### [Instructions to follow]
In the data below, find each line containing the string "degrees" and return it.

### [Input data]
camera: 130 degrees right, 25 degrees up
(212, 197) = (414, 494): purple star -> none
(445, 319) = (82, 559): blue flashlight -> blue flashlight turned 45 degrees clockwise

### [Task solution]
camera: 130 degrees right, 25 degrees up
(445, 319) = (82, 559): blue flashlight -> blue flashlight turned 45 degrees clockwise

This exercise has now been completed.